Required action: Please print the entries below exactly, from the line with "camera: 15 degrees left, 15 degrees up" through the line with "to 586, 120", including both of those lines and leaving out all others.

Dataset records:
--

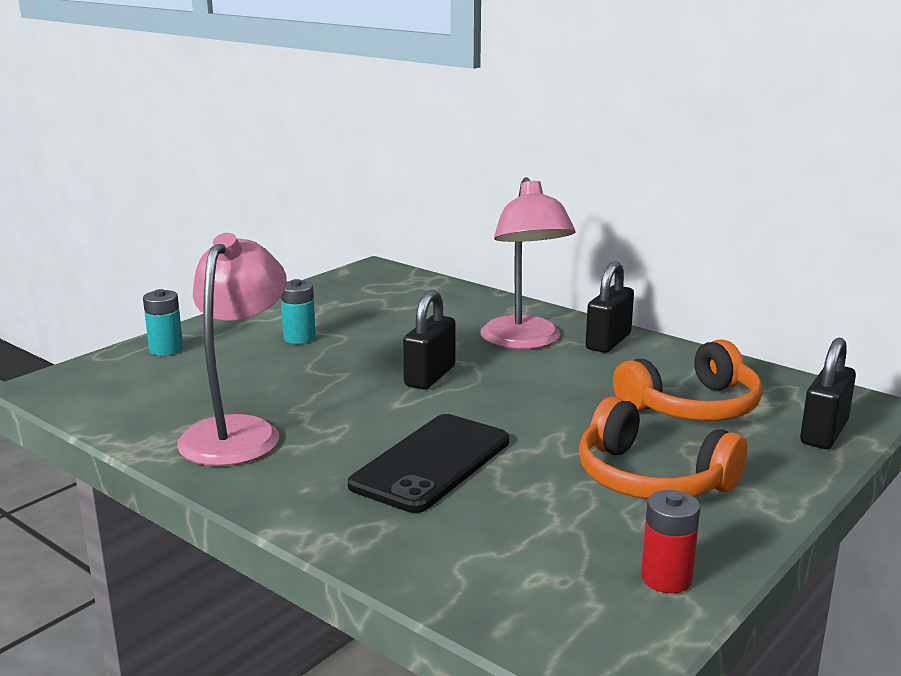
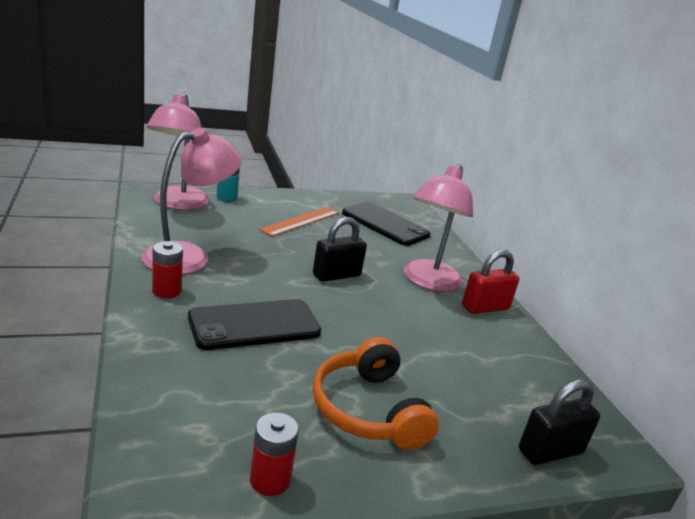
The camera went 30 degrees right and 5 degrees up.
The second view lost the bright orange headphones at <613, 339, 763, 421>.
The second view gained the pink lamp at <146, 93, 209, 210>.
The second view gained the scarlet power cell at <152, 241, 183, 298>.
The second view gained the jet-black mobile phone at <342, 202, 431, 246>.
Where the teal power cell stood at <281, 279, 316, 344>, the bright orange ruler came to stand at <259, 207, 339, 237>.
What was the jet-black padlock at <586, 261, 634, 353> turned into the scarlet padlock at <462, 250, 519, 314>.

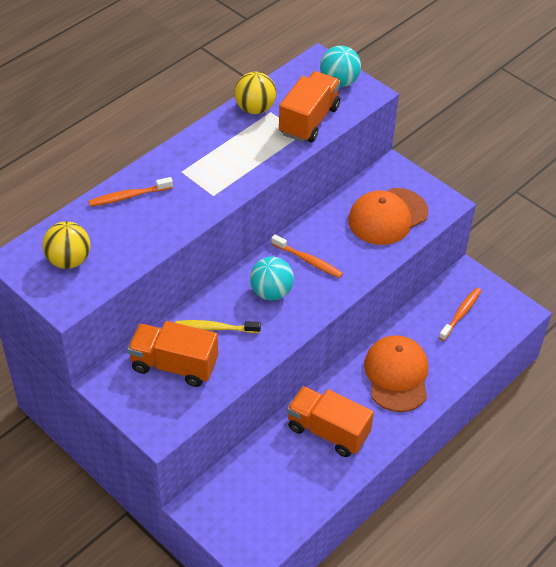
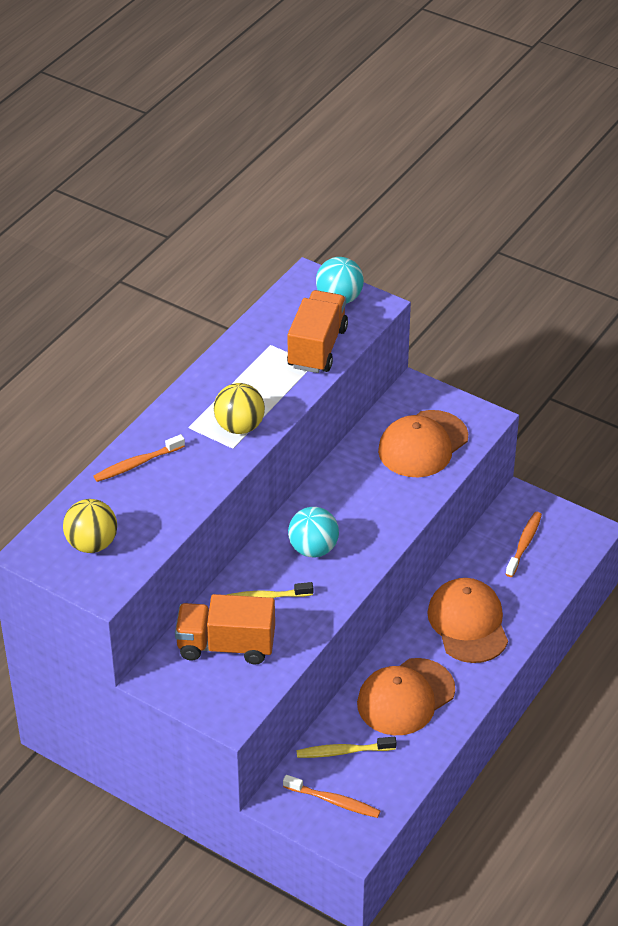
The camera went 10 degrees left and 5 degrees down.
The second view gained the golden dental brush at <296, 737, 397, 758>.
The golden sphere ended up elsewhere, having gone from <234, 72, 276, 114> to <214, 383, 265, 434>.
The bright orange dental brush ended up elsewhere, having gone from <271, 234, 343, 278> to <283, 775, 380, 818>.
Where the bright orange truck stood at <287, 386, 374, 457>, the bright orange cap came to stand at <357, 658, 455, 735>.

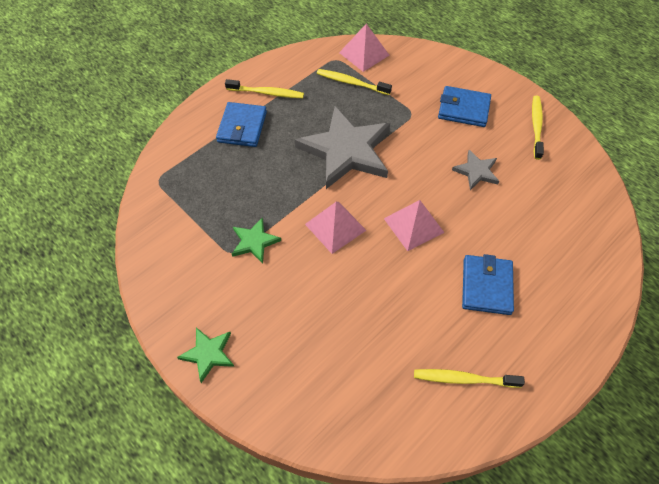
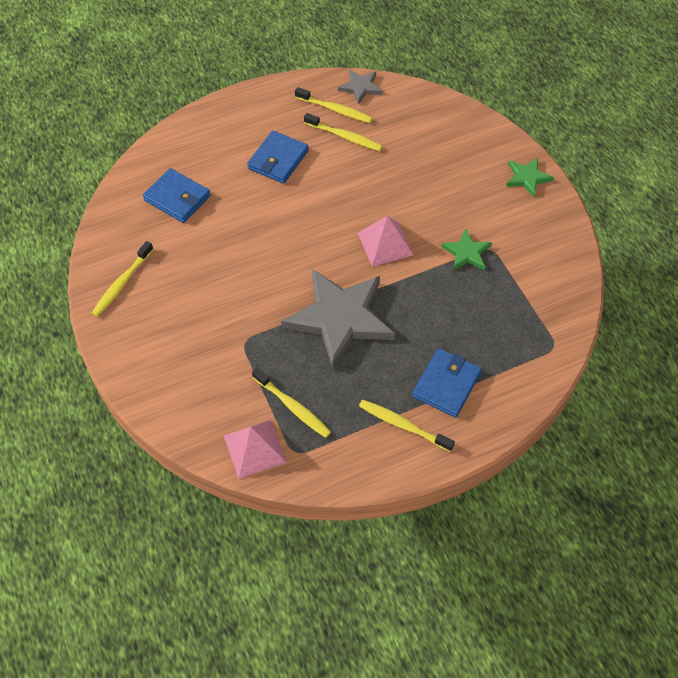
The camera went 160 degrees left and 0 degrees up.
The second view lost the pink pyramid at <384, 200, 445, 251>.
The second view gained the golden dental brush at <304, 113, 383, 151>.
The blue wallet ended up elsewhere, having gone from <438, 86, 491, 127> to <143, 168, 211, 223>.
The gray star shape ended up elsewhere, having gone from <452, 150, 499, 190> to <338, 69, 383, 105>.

--

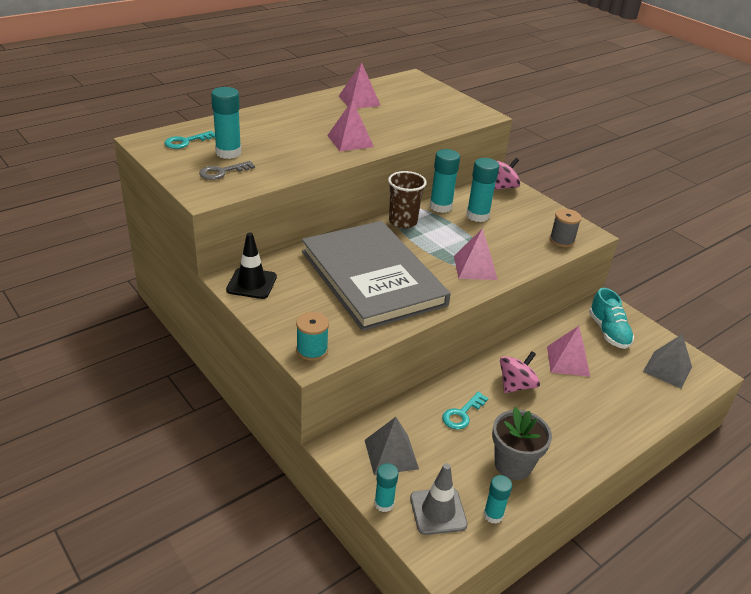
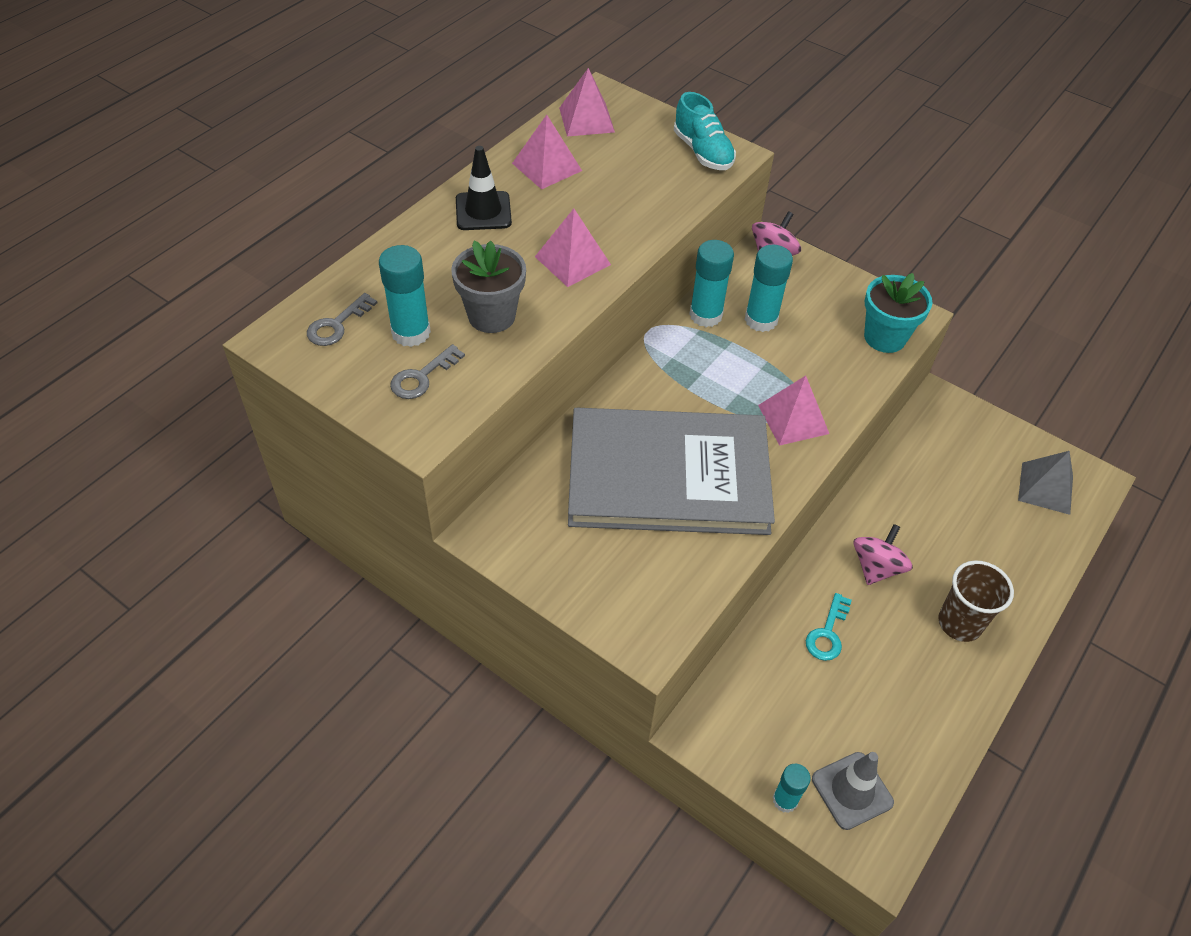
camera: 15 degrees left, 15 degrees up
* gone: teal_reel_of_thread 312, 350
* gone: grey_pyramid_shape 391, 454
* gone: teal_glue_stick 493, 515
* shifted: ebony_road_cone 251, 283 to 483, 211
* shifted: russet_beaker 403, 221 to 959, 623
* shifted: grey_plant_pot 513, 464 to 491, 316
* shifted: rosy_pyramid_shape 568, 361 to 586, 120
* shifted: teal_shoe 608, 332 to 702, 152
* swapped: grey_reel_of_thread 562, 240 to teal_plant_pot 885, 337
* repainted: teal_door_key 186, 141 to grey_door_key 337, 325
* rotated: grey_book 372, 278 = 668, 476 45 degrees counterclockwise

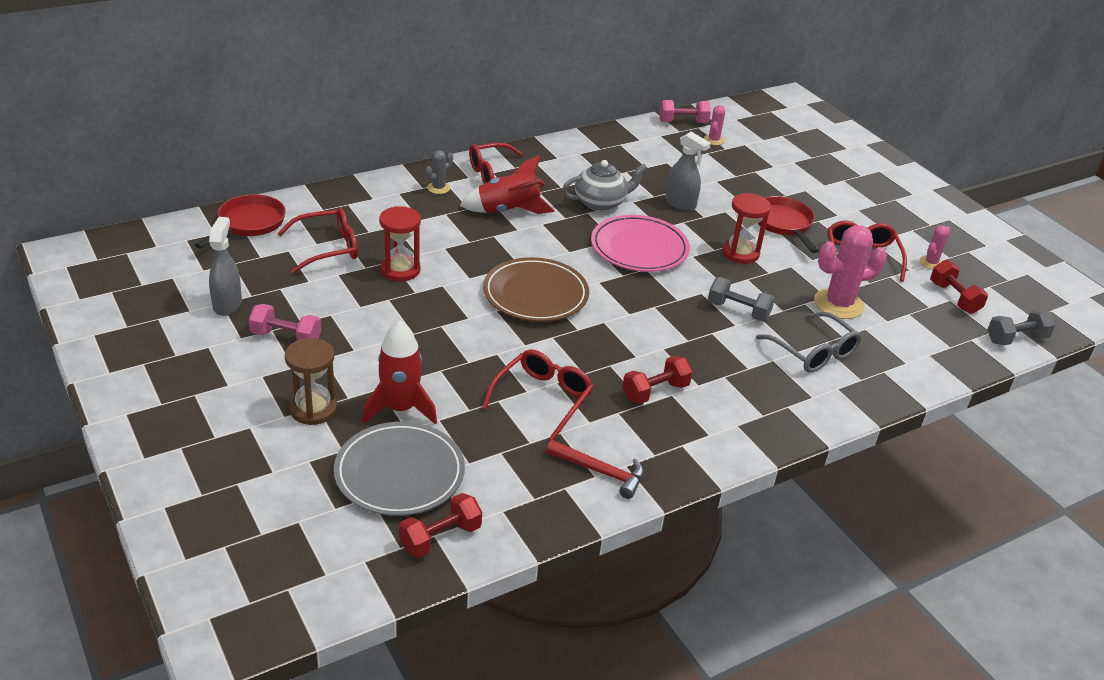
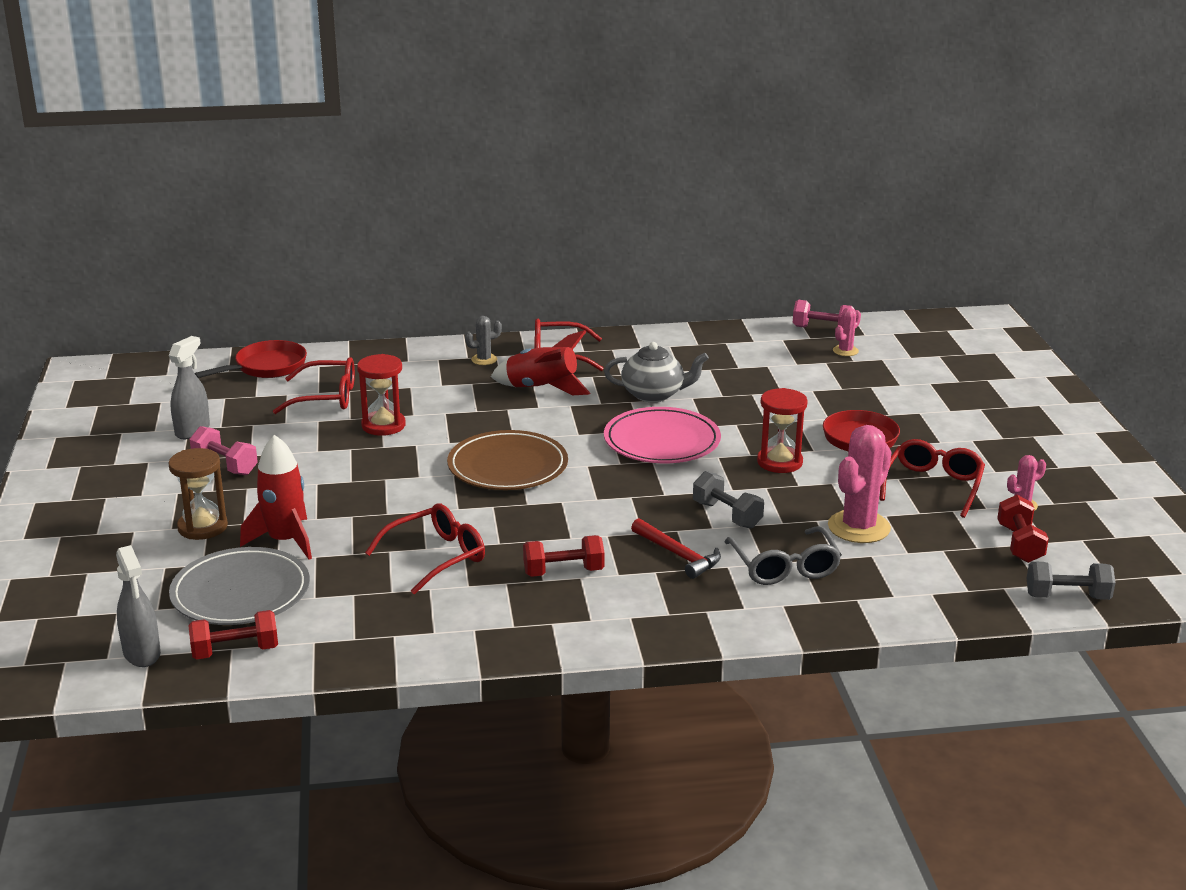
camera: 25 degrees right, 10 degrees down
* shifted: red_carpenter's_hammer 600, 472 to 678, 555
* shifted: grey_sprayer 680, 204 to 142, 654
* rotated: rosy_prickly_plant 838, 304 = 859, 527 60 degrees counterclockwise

--

Exercise output:
camera: 15 degrees left, 15 degrees up
* gone: teal_reel_of_thread 312, 350
* gone: grey_pyramid_shape 391, 454
* gone: teal_glue_stick 493, 515
* shifted: ebony_road_cone 251, 283 to 483, 211
* shifted: russet_beaker 403, 221 to 959, 623
* shifted: grey_plant_pot 513, 464 to 491, 316
* shifted: rosy_pyramid_shape 568, 361 to 586, 120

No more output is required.